Information shown below:
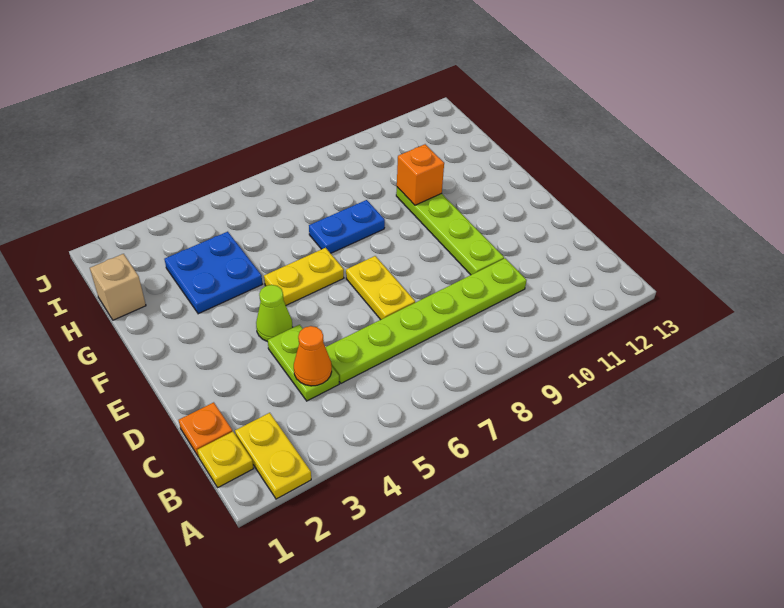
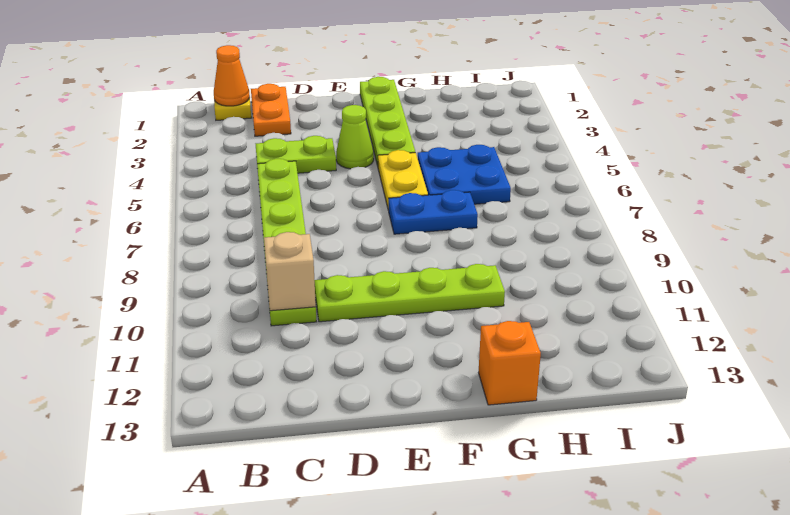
yellow plate A2:B2 level 1 -> none
orange plate C1 level 1 -> orange plate C1:C2 level 1
orange cone C4 level 2 -> orange cone B1 level 2
yellow plate D7:E7 level 1 -> none
none -> lime plate F1:F4 level 1
blue plate G3:H4 level 1 -> blue plate G5:H6 level 1
blue plate G7:G8 level 1 -> blue plate F7:G7 level 1
orange brick G10 level 2 -> orange brick G13 level 1
tan brick H1 level 1 -> tan brick C10 level 2

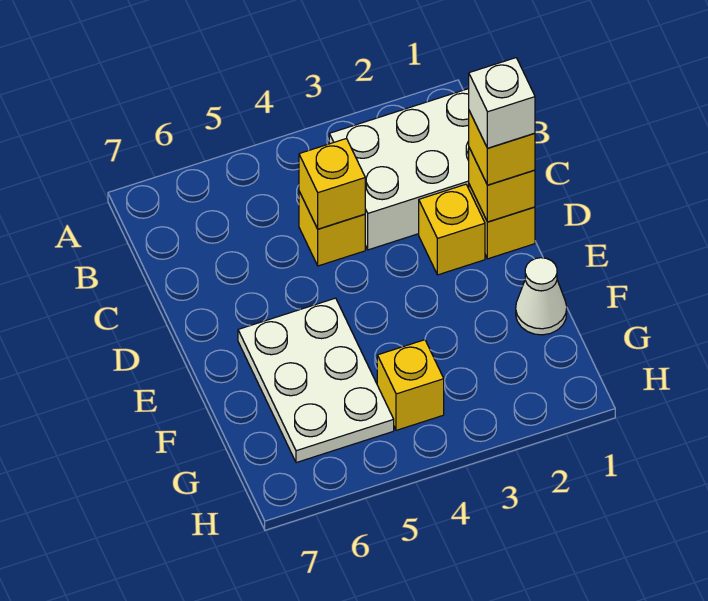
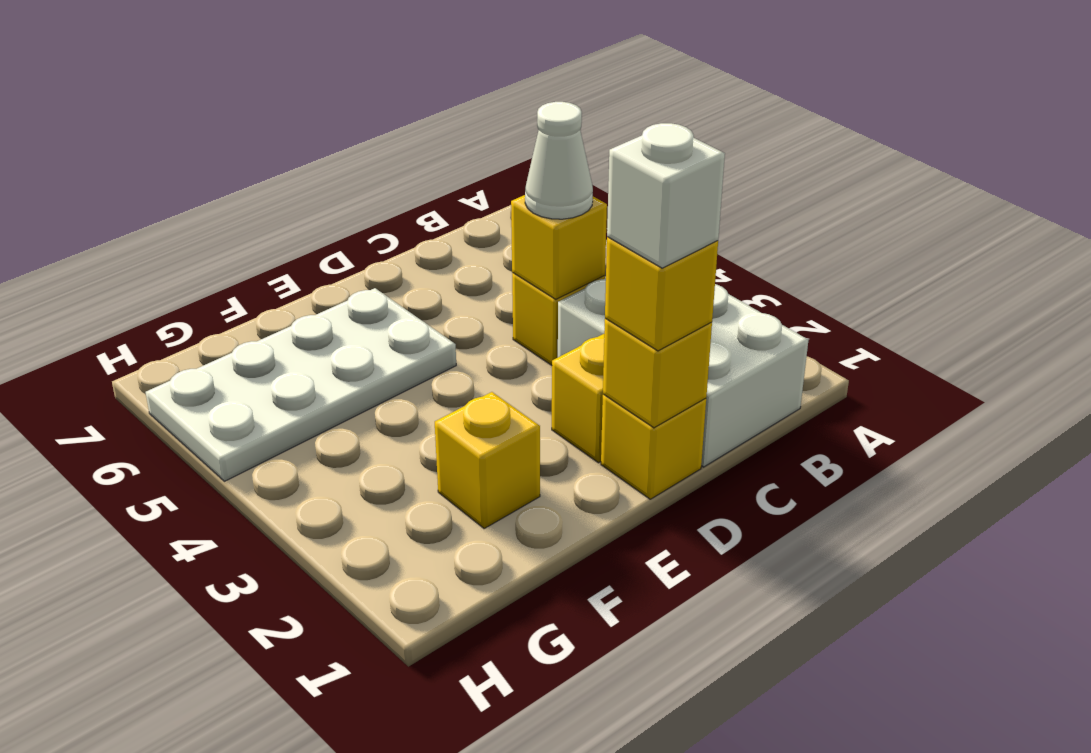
white plate E5:G6 level 1 -> white plate E5:H6 level 1
white cone F1 level 1 -> white cone C4 level 3
yellow brick G4 level 1 -> yellow brick F2 level 1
End of Information shown.
[Task brief] Pictures are to be left out; repeat all the remaining data exactly.

[Response]
yellow plate A2:B2 level 1 -> none
orange plate C1 level 1 -> orange plate C1:C2 level 1
orange cone C4 level 2 -> orange cone B1 level 2
yellow plate D7:E7 level 1 -> none
none -> lime plate F1:F4 level 1
blue plate G3:H4 level 1 -> blue plate G5:H6 level 1
blue plate G7:G8 level 1 -> blue plate F7:G7 level 1
orange brick G10 level 2 -> orange brick G13 level 1
tan brick H1 level 1 -> tan brick C10 level 2

white plate E5:G6 level 1 -> white plate E5:H6 level 1
white cone F1 level 1 -> white cone C4 level 3
yellow brick G4 level 1 -> yellow brick F2 level 1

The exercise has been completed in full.